[Task to complete]: Filter the entries, keeping every line with the word "glasses".
= = =
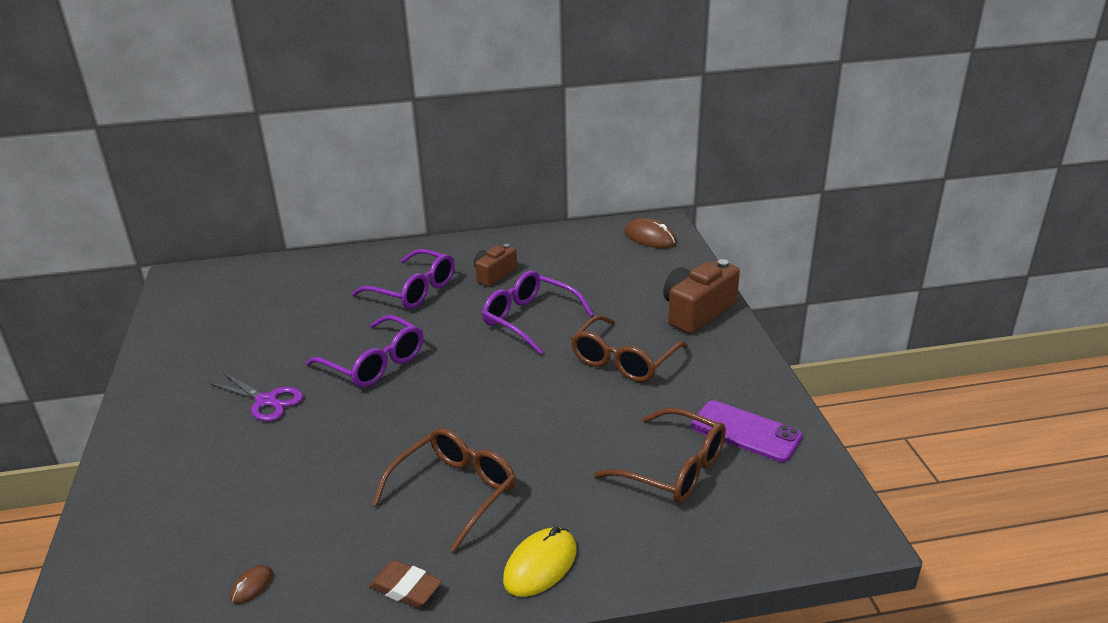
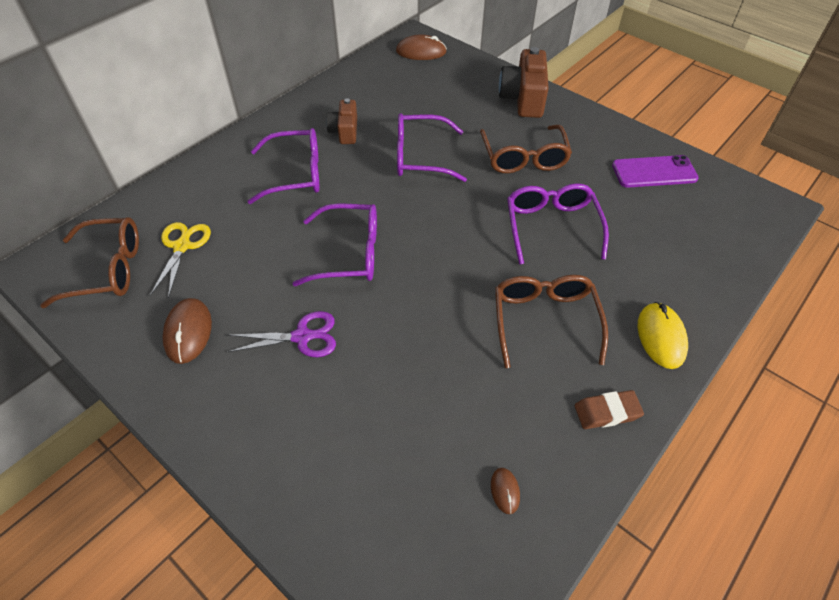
camera: 40 degrees left, 20 degrees up
(205, 359) = (188, 332): none -> brown mouse
(273, 304) = (182, 246): none -> yellow scissors
(568, 425) = (551, 226): none -> purple glasses
(674, 469) = (649, 221): brown glasses -> brown glasses (108, 269)

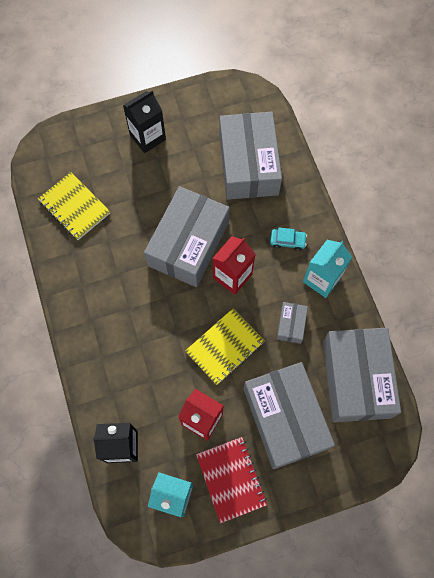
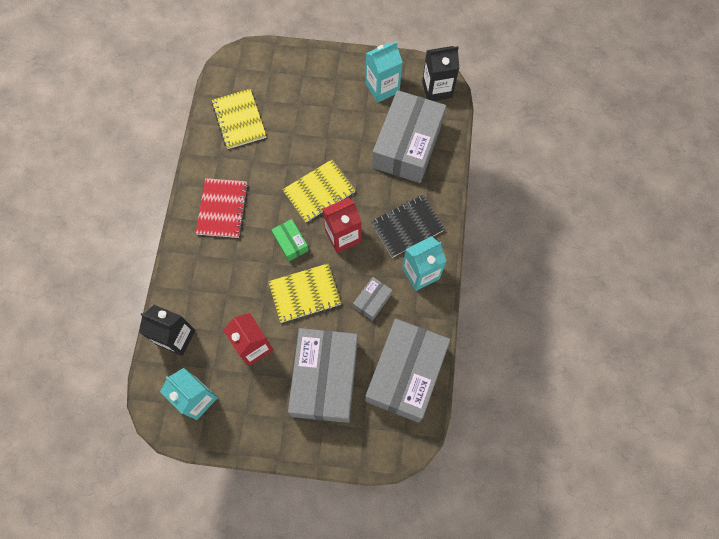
camera: 25 degrees right, 0 degrees up
(147, 137) = (331, 86): black carton -> black carton (437, 89)
(186, 304) = (290, 243): none -> green box
(188, 244) = (319, 192): grey box -> yellow notebook
(197, 120) = (382, 88): none -> turquoise carton
(231, 479) = (252, 408): red notebook -> red notebook (222, 209)
(287, 241) = (407, 227): turquoise car -> black notebook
= = =
[Expected answer]:
(568, 425) = (551, 226): none -> purple glasses
(674, 469) = (649, 221): brown glasses -> brown glasses (108, 269)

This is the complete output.